** Opening Data to examine block **
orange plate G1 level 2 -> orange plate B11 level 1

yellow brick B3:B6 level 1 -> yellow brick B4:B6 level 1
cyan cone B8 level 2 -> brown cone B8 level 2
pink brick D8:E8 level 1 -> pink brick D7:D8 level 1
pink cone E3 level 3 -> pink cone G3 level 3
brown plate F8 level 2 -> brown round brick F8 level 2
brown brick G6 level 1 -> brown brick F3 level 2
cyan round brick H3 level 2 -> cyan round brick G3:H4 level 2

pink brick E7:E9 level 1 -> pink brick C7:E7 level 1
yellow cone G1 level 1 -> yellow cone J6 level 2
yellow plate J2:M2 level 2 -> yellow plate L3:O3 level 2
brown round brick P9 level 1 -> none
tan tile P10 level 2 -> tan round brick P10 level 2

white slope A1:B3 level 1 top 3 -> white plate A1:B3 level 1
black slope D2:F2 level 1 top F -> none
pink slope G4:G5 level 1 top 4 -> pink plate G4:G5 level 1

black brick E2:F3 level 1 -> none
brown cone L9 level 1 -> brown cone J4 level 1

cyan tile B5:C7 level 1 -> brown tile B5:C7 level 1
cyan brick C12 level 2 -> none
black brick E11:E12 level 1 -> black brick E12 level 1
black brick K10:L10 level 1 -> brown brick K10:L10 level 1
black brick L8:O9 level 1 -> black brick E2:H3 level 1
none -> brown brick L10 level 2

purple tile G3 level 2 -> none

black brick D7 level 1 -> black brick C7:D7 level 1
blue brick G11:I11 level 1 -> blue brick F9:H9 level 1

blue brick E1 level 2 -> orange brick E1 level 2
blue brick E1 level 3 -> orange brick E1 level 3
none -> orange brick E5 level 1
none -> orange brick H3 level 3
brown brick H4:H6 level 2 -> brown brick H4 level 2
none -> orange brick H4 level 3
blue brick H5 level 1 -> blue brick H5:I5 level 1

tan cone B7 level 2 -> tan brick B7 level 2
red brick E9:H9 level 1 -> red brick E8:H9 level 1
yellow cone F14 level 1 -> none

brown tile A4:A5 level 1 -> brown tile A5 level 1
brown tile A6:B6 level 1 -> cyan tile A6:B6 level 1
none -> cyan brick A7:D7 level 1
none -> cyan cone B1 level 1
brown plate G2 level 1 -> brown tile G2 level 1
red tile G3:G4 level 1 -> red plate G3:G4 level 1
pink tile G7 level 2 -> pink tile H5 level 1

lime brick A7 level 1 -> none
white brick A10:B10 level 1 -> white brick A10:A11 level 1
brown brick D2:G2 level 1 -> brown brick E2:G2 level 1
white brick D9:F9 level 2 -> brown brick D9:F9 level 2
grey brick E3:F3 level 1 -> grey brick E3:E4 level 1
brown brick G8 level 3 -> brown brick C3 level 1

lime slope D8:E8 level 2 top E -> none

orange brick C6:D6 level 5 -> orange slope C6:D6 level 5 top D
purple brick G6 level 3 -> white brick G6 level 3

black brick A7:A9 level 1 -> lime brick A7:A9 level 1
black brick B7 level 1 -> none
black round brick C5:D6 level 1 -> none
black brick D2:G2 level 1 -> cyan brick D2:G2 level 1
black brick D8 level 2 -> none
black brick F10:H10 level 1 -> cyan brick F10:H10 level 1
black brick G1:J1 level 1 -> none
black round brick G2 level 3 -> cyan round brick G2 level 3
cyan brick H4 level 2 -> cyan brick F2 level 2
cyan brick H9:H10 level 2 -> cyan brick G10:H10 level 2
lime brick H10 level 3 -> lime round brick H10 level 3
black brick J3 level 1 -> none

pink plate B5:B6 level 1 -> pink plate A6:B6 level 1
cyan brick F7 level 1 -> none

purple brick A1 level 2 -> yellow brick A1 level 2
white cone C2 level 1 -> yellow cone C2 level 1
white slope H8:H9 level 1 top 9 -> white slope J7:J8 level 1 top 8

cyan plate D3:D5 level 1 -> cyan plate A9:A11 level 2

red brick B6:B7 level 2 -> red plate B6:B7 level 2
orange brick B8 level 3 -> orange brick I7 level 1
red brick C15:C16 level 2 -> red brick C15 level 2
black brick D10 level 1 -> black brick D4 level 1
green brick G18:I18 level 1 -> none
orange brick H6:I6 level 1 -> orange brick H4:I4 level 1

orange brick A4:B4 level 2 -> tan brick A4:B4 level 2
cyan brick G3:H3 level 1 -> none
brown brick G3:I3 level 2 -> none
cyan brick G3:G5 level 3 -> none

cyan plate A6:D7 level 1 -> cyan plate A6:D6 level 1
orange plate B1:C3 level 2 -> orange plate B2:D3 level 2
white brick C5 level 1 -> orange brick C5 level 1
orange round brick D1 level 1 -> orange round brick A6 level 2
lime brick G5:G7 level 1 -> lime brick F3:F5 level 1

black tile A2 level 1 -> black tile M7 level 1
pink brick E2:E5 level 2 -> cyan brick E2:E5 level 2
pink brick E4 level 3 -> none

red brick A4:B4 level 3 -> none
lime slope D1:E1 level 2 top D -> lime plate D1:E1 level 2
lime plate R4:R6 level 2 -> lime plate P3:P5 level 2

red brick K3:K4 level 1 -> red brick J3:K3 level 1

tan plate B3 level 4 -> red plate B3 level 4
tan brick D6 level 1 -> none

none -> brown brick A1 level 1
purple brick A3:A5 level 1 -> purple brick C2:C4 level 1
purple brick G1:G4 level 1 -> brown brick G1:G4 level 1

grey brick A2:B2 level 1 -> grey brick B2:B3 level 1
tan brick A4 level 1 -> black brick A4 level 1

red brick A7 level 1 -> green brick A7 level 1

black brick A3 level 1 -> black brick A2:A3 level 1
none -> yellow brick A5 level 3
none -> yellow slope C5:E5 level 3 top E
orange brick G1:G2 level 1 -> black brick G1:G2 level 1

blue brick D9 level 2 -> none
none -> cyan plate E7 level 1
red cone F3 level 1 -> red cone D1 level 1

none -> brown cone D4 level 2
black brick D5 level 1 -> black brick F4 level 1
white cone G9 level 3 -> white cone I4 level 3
** Closing Data to examine block **
→ Your instructions: Print all of the records, leaving each one exactly as it appears above.

→ Task response:
orange plate G1 level 2 -> orange plate B11 level 1

yellow brick B3:B6 level 1 -> yellow brick B4:B6 level 1
cyan cone B8 level 2 -> brown cone B8 level 2
pink brick D8:E8 level 1 -> pink brick D7:D8 level 1
pink cone E3 level 3 -> pink cone G3 level 3
brown plate F8 level 2 -> brown round brick F8 level 2
brown brick G6 level 1 -> brown brick F3 level 2
cyan round brick H3 level 2 -> cyan round brick G3:H4 level 2

pink brick E7:E9 level 1 -> pink brick C7:E7 level 1
yellow cone G1 level 1 -> yellow cone J6 level 2
yellow plate J2:M2 level 2 -> yellow plate L3:O3 level 2
brown round brick P9 level 1 -> none
tan tile P10 level 2 -> tan round brick P10 level 2

white slope A1:B3 level 1 top 3 -> white plate A1:B3 level 1
black slope D2:F2 level 1 top F -> none
pink slope G4:G5 level 1 top 4 -> pink plate G4:G5 level 1

black brick E2:F3 level 1 -> none
brown cone L9 level 1 -> brown cone J4 level 1

cyan tile B5:C7 level 1 -> brown tile B5:C7 level 1
cyan brick C12 level 2 -> none
black brick E11:E12 level 1 -> black brick E12 level 1
black brick K10:L10 level 1 -> brown brick K10:L10 level 1
black brick L8:O9 level 1 -> black brick E2:H3 level 1
none -> brown brick L10 level 2

purple tile G3 level 2 -> none

black brick D7 level 1 -> black brick C7:D7 level 1
blue brick G11:I11 level 1 -> blue brick F9:H9 level 1

blue brick E1 level 2 -> orange brick E1 level 2
blue brick E1 level 3 -> orange brick E1 level 3
none -> orange brick E5 level 1
none -> orange brick H3 level 3
brown brick H4:H6 level 2 -> brown brick H4 level 2
none -> orange brick H4 level 3
blue brick H5 level 1 -> blue brick H5:I5 level 1

tan cone B7 level 2 -> tan brick B7 level 2
red brick E9:H9 level 1 -> red brick E8:H9 level 1
yellow cone F14 level 1 -> none

brown tile A4:A5 level 1 -> brown tile A5 level 1
brown tile A6:B6 level 1 -> cyan tile A6:B6 level 1
none -> cyan brick A7:D7 level 1
none -> cyan cone B1 level 1
brown plate G2 level 1 -> brown tile G2 level 1
red tile G3:G4 level 1 -> red plate G3:G4 level 1
pink tile G7 level 2 -> pink tile H5 level 1

lime brick A7 level 1 -> none
white brick A10:B10 level 1 -> white brick A10:A11 level 1
brown brick D2:G2 level 1 -> brown brick E2:G2 level 1
white brick D9:F9 level 2 -> brown brick D9:F9 level 2
grey brick E3:F3 level 1 -> grey brick E3:E4 level 1
brown brick G8 level 3 -> brown brick C3 level 1

lime slope D8:E8 level 2 top E -> none

orange brick C6:D6 level 5 -> orange slope C6:D6 level 5 top D
purple brick G6 level 3 -> white brick G6 level 3

black brick A7:A9 level 1 -> lime brick A7:A9 level 1
black brick B7 level 1 -> none
black round brick C5:D6 level 1 -> none
black brick D2:G2 level 1 -> cyan brick D2:G2 level 1
black brick D8 level 2 -> none
black brick F10:H10 level 1 -> cyan brick F10:H10 level 1
black brick G1:J1 level 1 -> none
black round brick G2 level 3 -> cyan round brick G2 level 3
cyan brick H4 level 2 -> cyan brick F2 level 2
cyan brick H9:H10 level 2 -> cyan brick G10:H10 level 2
lime brick H10 level 3 -> lime round brick H10 level 3
black brick J3 level 1 -> none

pink plate B5:B6 level 1 -> pink plate A6:B6 level 1
cyan brick F7 level 1 -> none

purple brick A1 level 2 -> yellow brick A1 level 2
white cone C2 level 1 -> yellow cone C2 level 1
white slope H8:H9 level 1 top 9 -> white slope J7:J8 level 1 top 8

cyan plate D3:D5 level 1 -> cyan plate A9:A11 level 2

red brick B6:B7 level 2 -> red plate B6:B7 level 2
orange brick B8 level 3 -> orange brick I7 level 1
red brick C15:C16 level 2 -> red brick C15 level 2
black brick D10 level 1 -> black brick D4 level 1
green brick G18:I18 level 1 -> none
orange brick H6:I6 level 1 -> orange brick H4:I4 level 1

orange brick A4:B4 level 2 -> tan brick A4:B4 level 2
cyan brick G3:H3 level 1 -> none
brown brick G3:I3 level 2 -> none
cyan brick G3:G5 level 3 -> none

cyan plate A6:D7 level 1 -> cyan plate A6:D6 level 1
orange plate B1:C3 level 2 -> orange plate B2:D3 level 2
white brick C5 level 1 -> orange brick C5 level 1
orange round brick D1 level 1 -> orange round brick A6 level 2
lime brick G5:G7 level 1 -> lime brick F3:F5 level 1

black tile A2 level 1 -> black tile M7 level 1
pink brick E2:E5 level 2 -> cyan brick E2:E5 level 2
pink brick E4 level 3 -> none

red brick A4:B4 level 3 -> none
lime slope D1:E1 level 2 top D -> lime plate D1:E1 level 2
lime plate R4:R6 level 2 -> lime plate P3:P5 level 2

red brick K3:K4 level 1 -> red brick J3:K3 level 1

tan plate B3 level 4 -> red plate B3 level 4
tan brick D6 level 1 -> none

none -> brown brick A1 level 1
purple brick A3:A5 level 1 -> purple brick C2:C4 level 1
purple brick G1:G4 level 1 -> brown brick G1:G4 level 1

grey brick A2:B2 level 1 -> grey brick B2:B3 level 1
tan brick A4 level 1 -> black brick A4 level 1

red brick A7 level 1 -> green brick A7 level 1

black brick A3 level 1 -> black brick A2:A3 level 1
none -> yellow brick A5 level 3
none -> yellow slope C5:E5 level 3 top E
orange brick G1:G2 level 1 -> black brick G1:G2 level 1

blue brick D9 level 2 -> none
none -> cyan plate E7 level 1
red cone F3 level 1 -> red cone D1 level 1

none -> brown cone D4 level 2
black brick D5 level 1 -> black brick F4 level 1
white cone G9 level 3 -> white cone I4 level 3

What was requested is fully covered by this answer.